Dataset content:
──────────

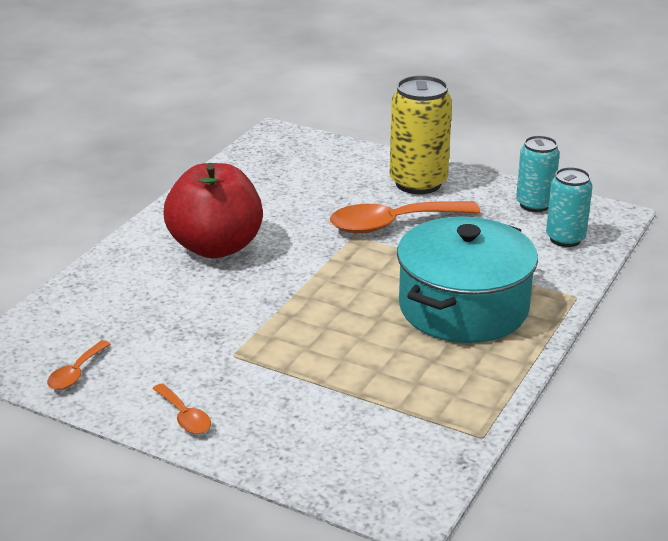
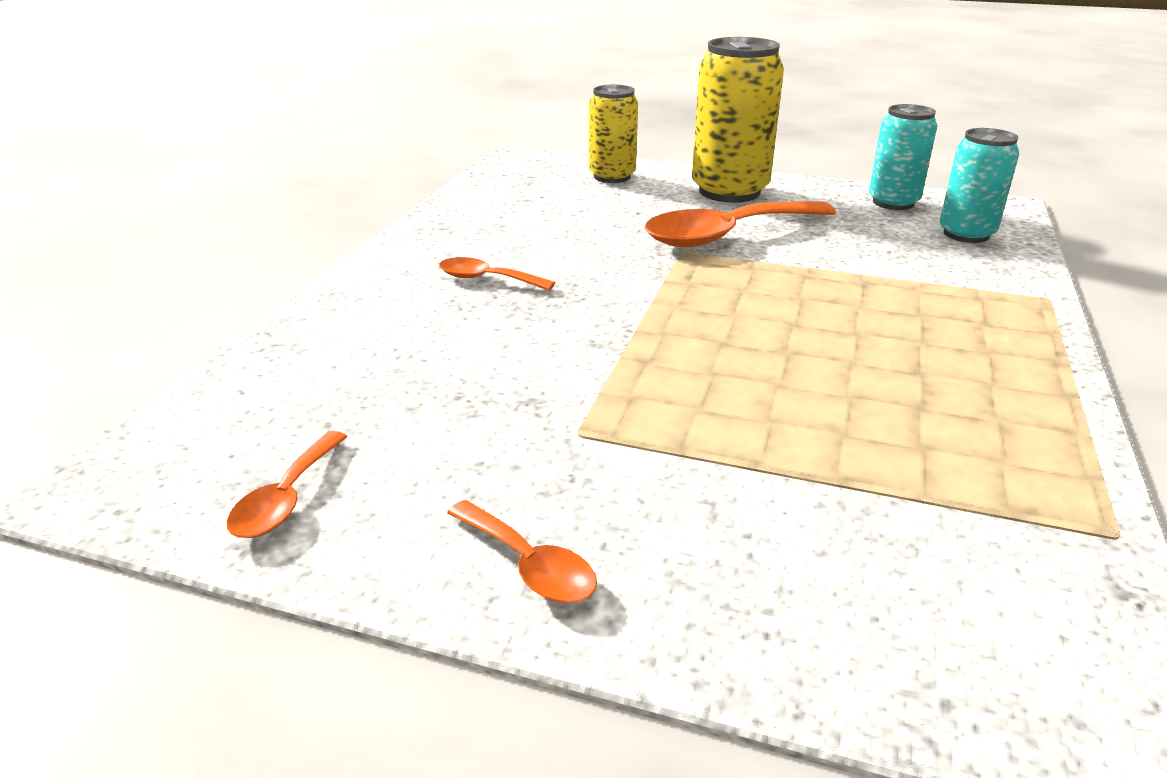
camera: 10 degrees left, 0 degrees up
red apple [164,163,263,259] -> orange spoon [439,257,555,291]
turquoise pot [397,217,538,343] -> none
none -> yellow can [589,85,638,183]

──────────

Problem requirements: Reproduce the data verbatim and omit each image.

Written response:
camera: 10 degrees left, 0 degrees up
red apple [164,163,263,259] -> orange spoon [439,257,555,291]
turquoise pot [397,217,538,343] -> none
none -> yellow can [589,85,638,183]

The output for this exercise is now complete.